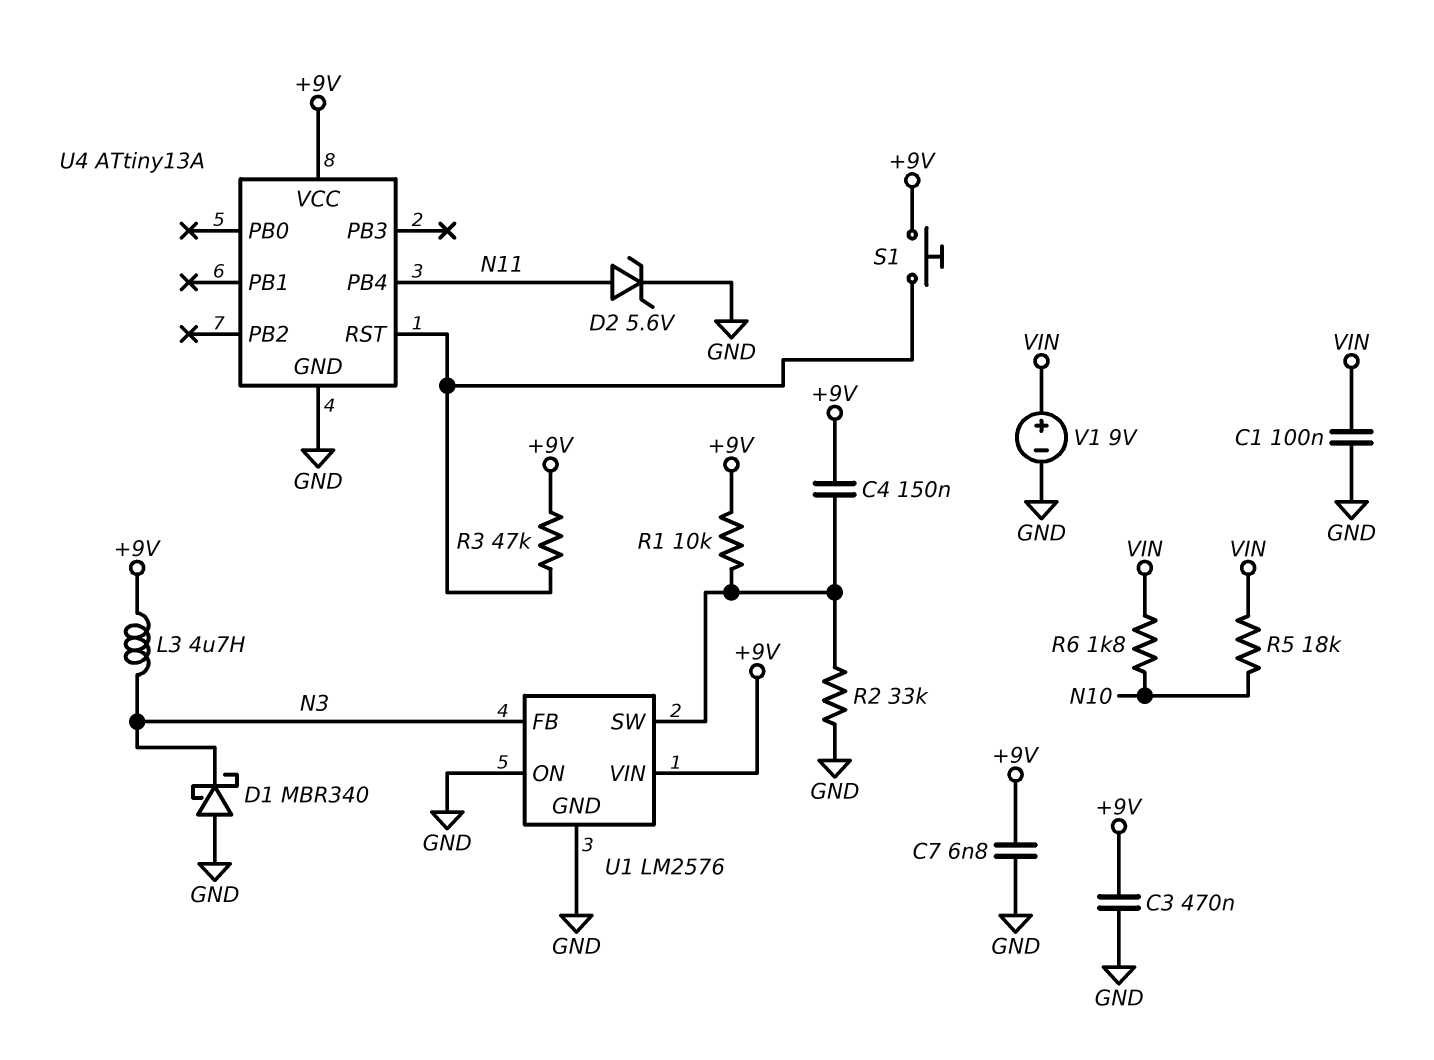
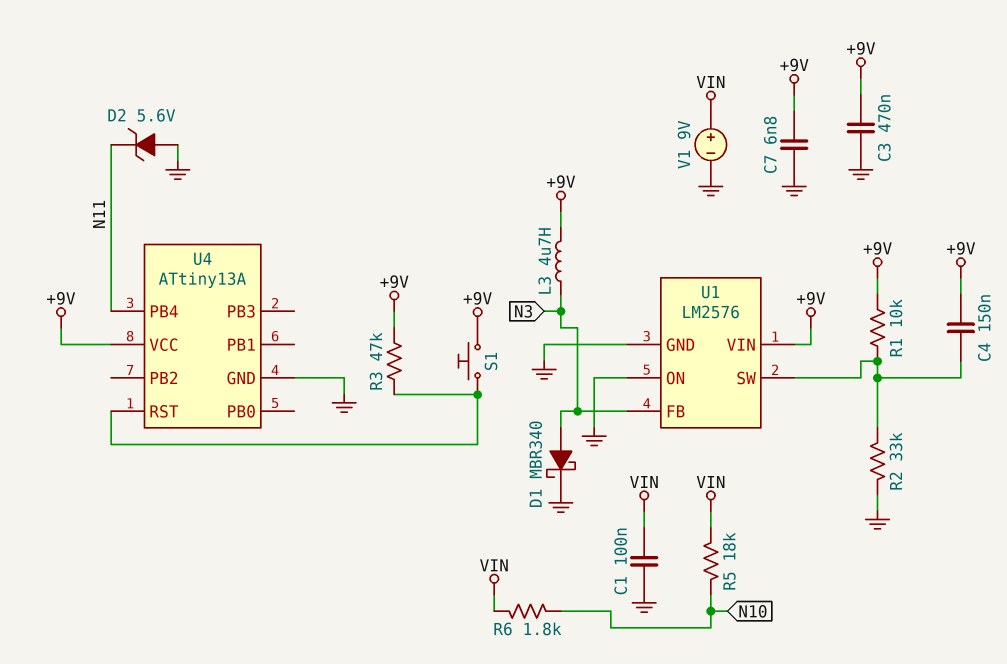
D1: schottky MBR340 (A GND, K N3) -> schottky MBR340 (A N3, K GND)
D2: zener 5.6V (A N11, K GND) -> zener 5.6V (A GND, K N11)

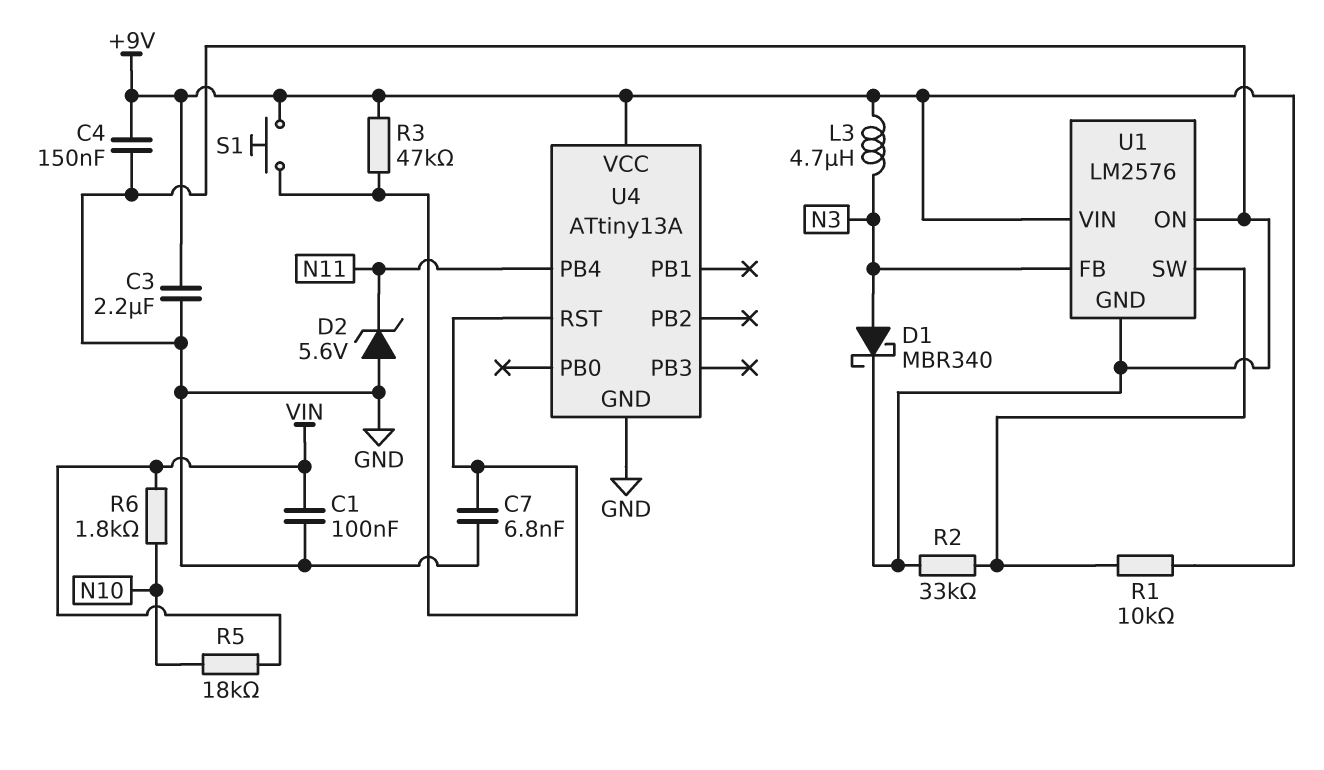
C3: 470nF (+9V, GND) -> 2.2uF (+9V, GND)
C4: 150nF (+9V, U1/SW) -> 150nF (+9V, GND)
C7: 6.8nF (+9V, GND) -> 6.8nF (GND, U4/RST)
V1: 9V (plus VIN, minus GND) -> none

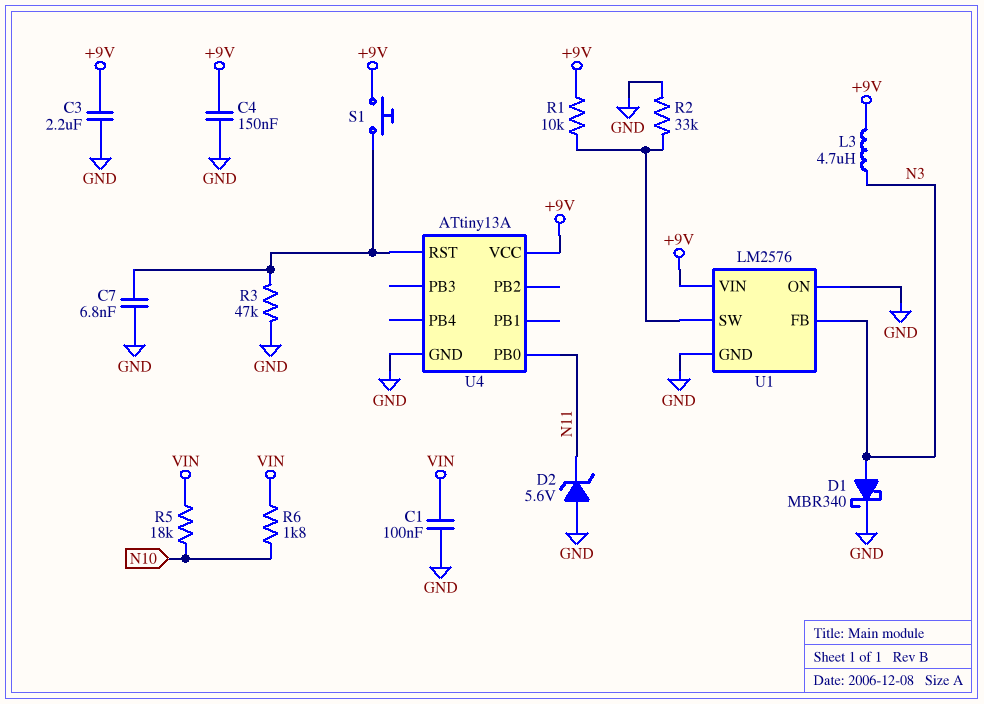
R3: 47k (+9V, U4/RST) -> 47k (GND, U4/RST)
U4 pin PB0: none -> N11
U4 pin PB4: N11 -> none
============
### How to complete this task
Write the records out exactly, dropping every image.

### Exercise solution
D1: schottky MBR340 (A GND, K N3) -> schottky MBR340 (A N3, K GND)
D2: zener 5.6V (A N11, K GND) -> zener 5.6V (A GND, K N11)

C3: 470nF (+9V, GND) -> 2.2uF (+9V, GND)
C4: 150nF (+9V, U1/SW) -> 150nF (+9V, GND)
C7: 6.8nF (+9V, GND) -> 6.8nF (GND, U4/RST)
V1: 9V (plus VIN, minus GND) -> none

R3: 47k (+9V, U4/RST) -> 47k (GND, U4/RST)
U4 pin PB0: none -> N11
U4 pin PB4: N11 -> none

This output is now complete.